## DATA SECTION:
____

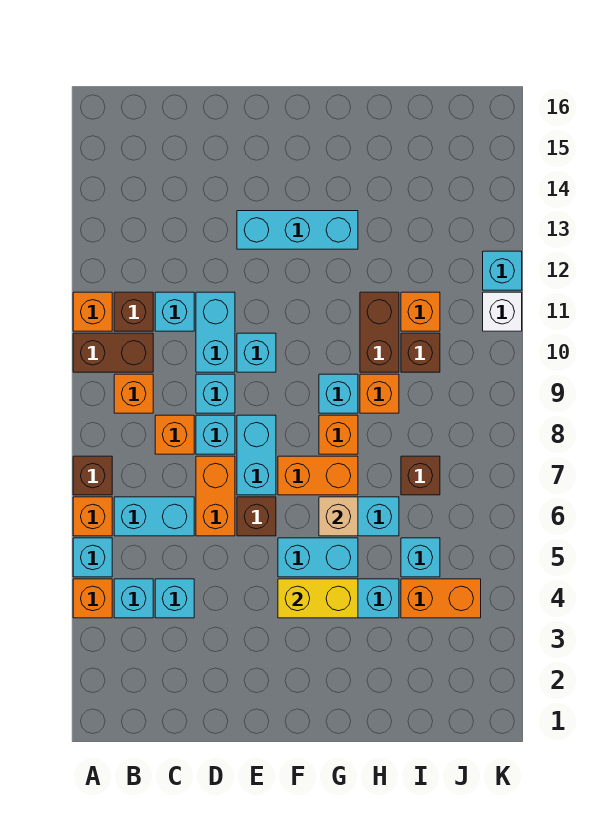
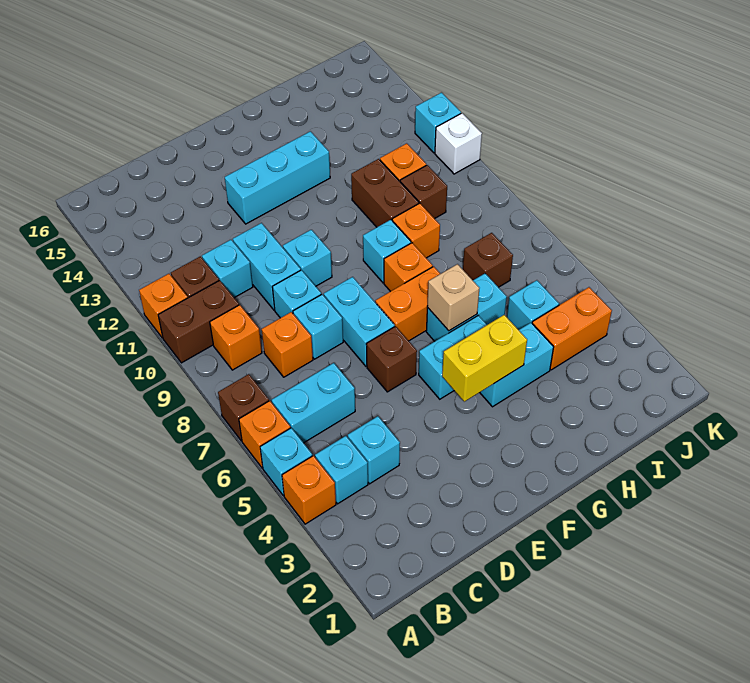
orange brick D6:D7 level 1 -> none

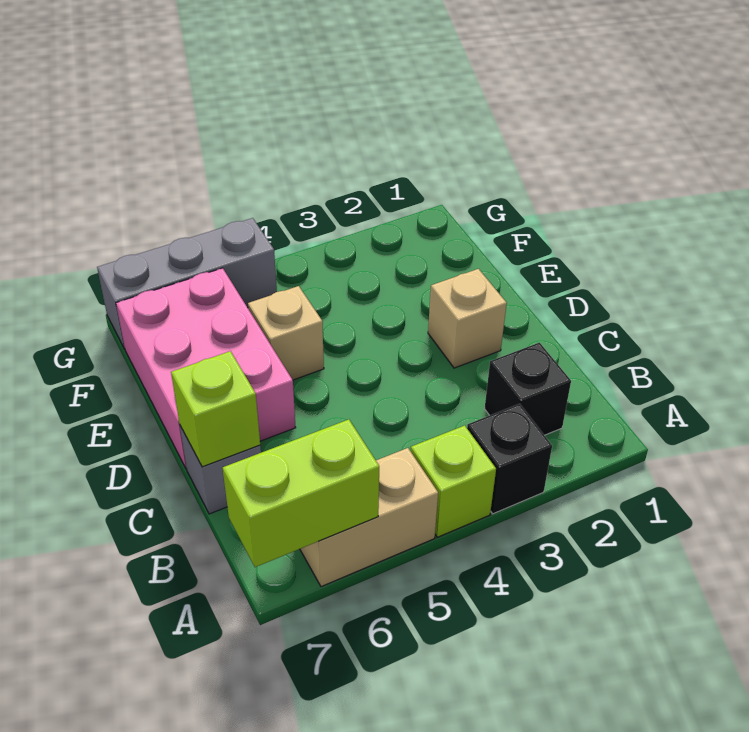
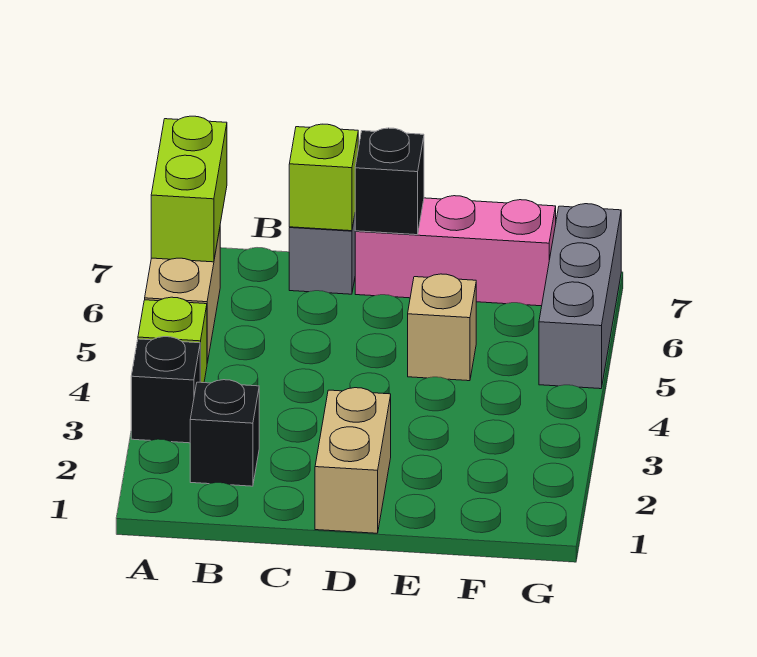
tan brick D2 level 1 -> tan brick D1:D2 level 1
pink brick D6:F7 level 1 -> pink brick D7:F7 level 1
none -> black brick D7 level 2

____

## TRY IT:
Return, exactly as written, only those lines that run from the one with "pink brick D6:F7" to the last line of the data, both of those lines included.

## ANSWER TO THIS PROBLEM:
pink brick D6:F7 level 1 -> pink brick D7:F7 level 1
none -> black brick D7 level 2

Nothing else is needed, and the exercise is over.